Work to complete:
Only one stretch of the data is wanted: the line containing "camera: 10 degrees right, 5 degrees down", the line containing "(367, 325) = (601, 398): none -> yellow egg", and every line between them, copied exactly.

[Records from a data collection]
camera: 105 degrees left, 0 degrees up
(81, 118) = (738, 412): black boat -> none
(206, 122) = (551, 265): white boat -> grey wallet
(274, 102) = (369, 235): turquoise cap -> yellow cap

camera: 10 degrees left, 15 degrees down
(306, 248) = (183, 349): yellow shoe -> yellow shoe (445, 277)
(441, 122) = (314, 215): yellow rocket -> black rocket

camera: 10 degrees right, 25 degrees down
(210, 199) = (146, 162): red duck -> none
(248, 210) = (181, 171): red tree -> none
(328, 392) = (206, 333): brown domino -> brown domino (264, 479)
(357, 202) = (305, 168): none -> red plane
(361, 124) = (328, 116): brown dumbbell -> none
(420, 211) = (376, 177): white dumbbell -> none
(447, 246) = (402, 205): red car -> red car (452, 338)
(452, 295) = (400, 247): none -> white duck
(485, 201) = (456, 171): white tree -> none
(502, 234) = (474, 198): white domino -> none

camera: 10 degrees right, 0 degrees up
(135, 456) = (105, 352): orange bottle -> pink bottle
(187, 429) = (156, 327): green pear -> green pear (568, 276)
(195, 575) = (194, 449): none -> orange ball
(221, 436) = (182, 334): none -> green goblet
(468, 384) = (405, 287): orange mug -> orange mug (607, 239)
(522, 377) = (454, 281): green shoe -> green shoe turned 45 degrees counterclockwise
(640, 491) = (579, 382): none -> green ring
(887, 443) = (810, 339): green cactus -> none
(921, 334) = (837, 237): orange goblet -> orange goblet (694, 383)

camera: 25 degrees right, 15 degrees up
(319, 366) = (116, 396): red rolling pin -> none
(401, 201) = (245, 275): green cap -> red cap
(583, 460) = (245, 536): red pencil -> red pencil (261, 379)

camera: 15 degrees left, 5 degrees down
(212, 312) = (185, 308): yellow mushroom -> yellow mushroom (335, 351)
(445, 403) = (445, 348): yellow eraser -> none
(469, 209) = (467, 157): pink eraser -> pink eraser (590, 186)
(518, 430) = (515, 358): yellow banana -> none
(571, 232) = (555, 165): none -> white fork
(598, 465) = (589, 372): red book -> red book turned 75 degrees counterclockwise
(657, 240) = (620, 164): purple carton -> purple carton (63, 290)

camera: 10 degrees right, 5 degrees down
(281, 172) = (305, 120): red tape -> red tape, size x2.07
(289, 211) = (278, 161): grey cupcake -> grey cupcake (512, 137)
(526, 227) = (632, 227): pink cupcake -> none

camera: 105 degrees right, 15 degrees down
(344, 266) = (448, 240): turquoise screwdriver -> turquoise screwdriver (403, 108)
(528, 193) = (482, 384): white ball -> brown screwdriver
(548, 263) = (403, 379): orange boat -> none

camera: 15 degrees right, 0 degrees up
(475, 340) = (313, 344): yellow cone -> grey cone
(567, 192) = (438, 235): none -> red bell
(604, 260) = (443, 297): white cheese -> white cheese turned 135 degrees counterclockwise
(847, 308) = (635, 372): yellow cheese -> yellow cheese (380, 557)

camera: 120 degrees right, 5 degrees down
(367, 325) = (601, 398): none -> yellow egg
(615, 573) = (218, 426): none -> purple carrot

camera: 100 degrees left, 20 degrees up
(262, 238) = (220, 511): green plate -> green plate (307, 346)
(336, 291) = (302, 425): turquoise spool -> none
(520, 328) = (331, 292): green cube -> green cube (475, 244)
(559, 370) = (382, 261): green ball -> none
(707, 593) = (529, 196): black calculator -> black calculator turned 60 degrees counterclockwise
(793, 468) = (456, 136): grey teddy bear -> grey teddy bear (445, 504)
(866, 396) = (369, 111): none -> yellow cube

Problem solution:
camera: 10 degrees right, 5 degrees down
(281, 172) = (305, 120): red tape -> red tape, size x2.07
(289, 211) = (278, 161): grey cupcake -> grey cupcake (512, 137)
(526, 227) = (632, 227): pink cupcake -> none

camera: 105 degrees right, 15 degrees down
(344, 266) = (448, 240): turquoise screwdriver -> turquoise screwdriver (403, 108)
(528, 193) = (482, 384): white ball -> brown screwdriver
(548, 263) = (403, 379): orange boat -> none

camera: 15 degrees right, 0 degrees up
(475, 340) = (313, 344): yellow cone -> grey cone
(567, 192) = (438, 235): none -> red bell
(604, 260) = (443, 297): white cheese -> white cheese turned 135 degrees counterclockwise
(847, 308) = (635, 372): yellow cheese -> yellow cheese (380, 557)

camera: 120 degrees right, 5 degrees down
(367, 325) = (601, 398): none -> yellow egg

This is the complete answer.